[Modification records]
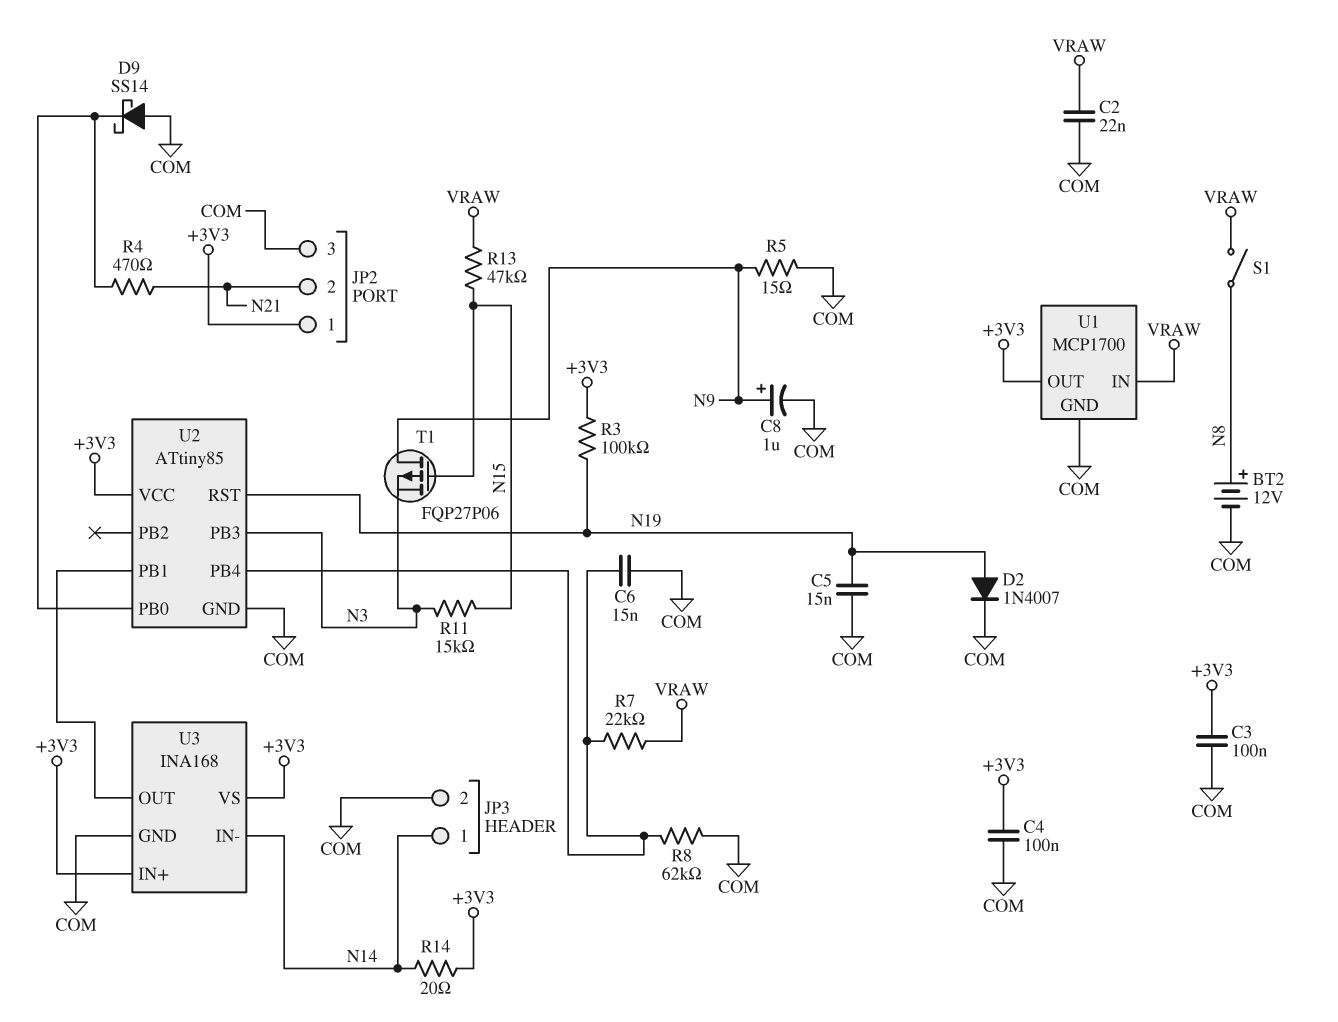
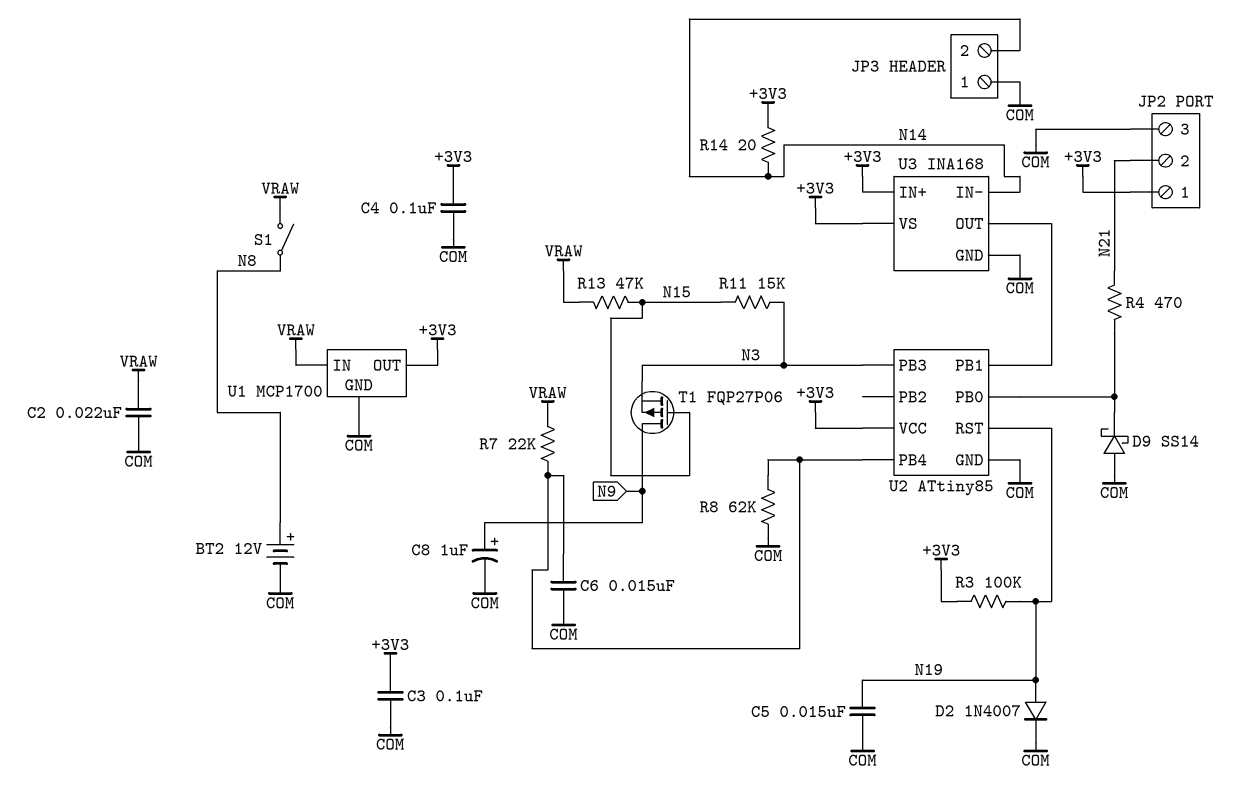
JP3 pin 1: N14 -> COM
JP3 pin 2: COM -> N14
R5: 15 (COM, N9) -> none

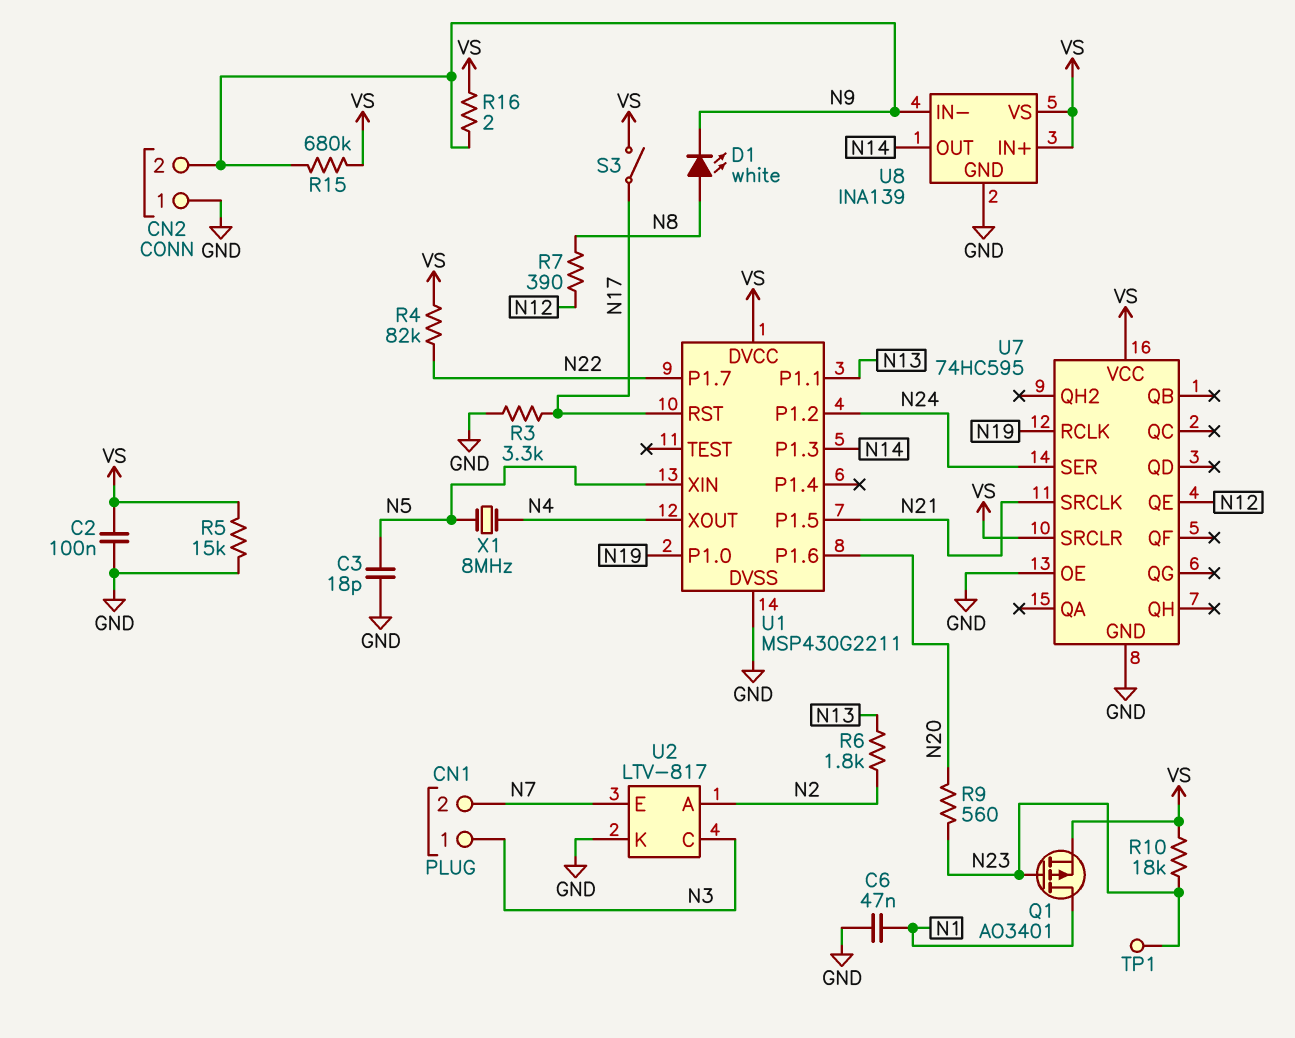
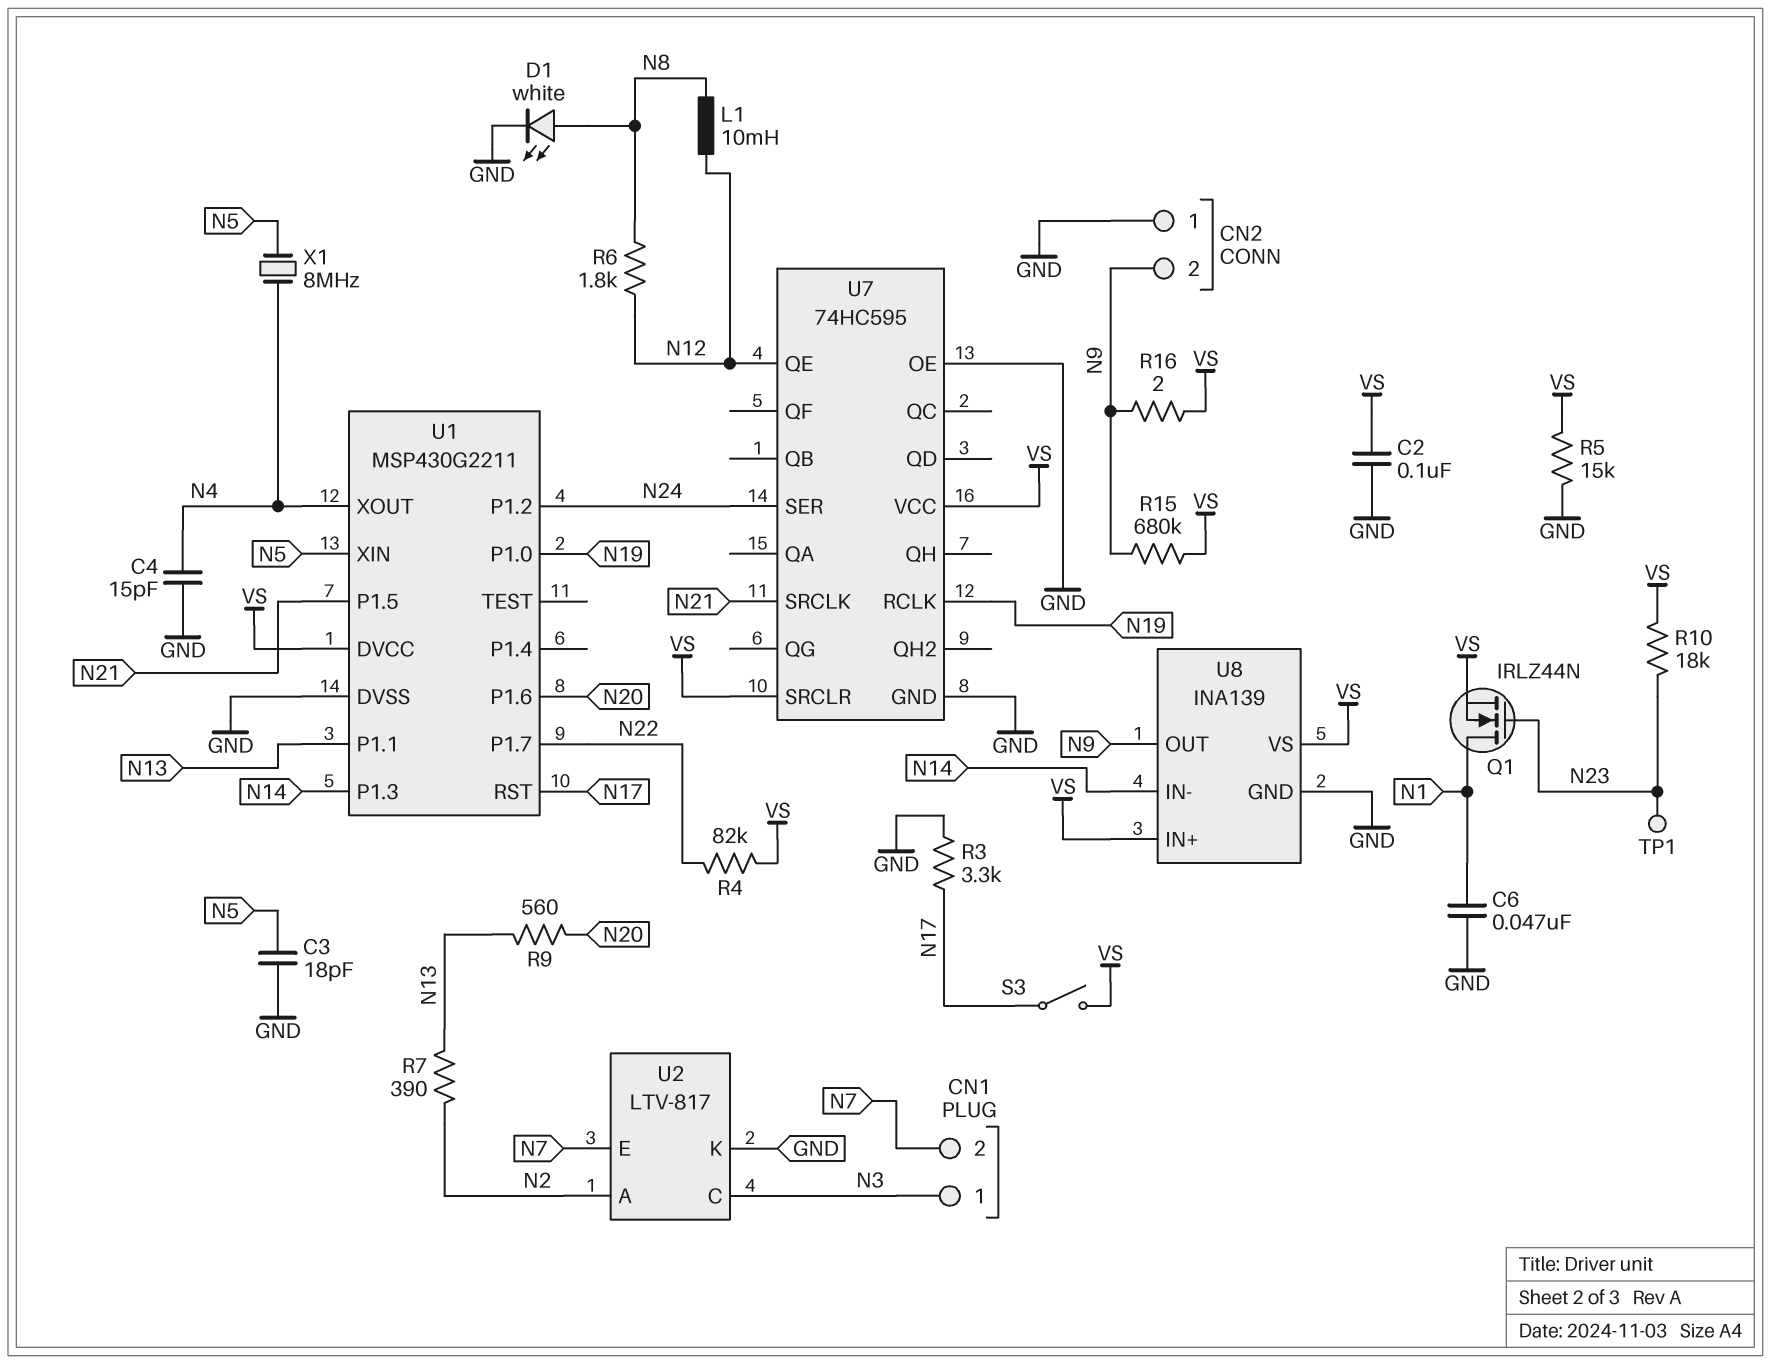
C4: none -> 15pF (GND, N4)
D1: LED white (A N8, K N9) -> LED white (A N8, K GND)
L1: none -> 10mH (N8, N12)
Q1: PMOS AO3401 (G N23, D N1, S VS) -> NMOS IRLZ44N (G N23, D N1, S VS)
R6: 1.8k (N2, N13) -> 1.8k (N8, N12)
R7: 390 (N8, N12) -> 390 (N2, N13)
R9: 560 (N20, N23) -> 560 (N13, N20)
U8 pin IN-: N9 -> N14
U8 pin OUT: N14 -> N9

Exercise => Please copy the preceding records exactly and omit the images.

Expected answer =>
JP3 pin 1: N14 -> COM
JP3 pin 2: COM -> N14
R5: 15 (COM, N9) -> none

C4: none -> 15pF (GND, N4)
D1: LED white (A N8, K N9) -> LED white (A N8, K GND)
L1: none -> 10mH (N8, N12)
Q1: PMOS AO3401 (G N23, D N1, S VS) -> NMOS IRLZ44N (G N23, D N1, S VS)
R6: 1.8k (N2, N13) -> 1.8k (N8, N12)
R7: 390 (N8, N12) -> 390 (N2, N13)
R9: 560 (N20, N23) -> 560 (N13, N20)
U8 pin IN-: N9 -> N14
U8 pin OUT: N14 -> N9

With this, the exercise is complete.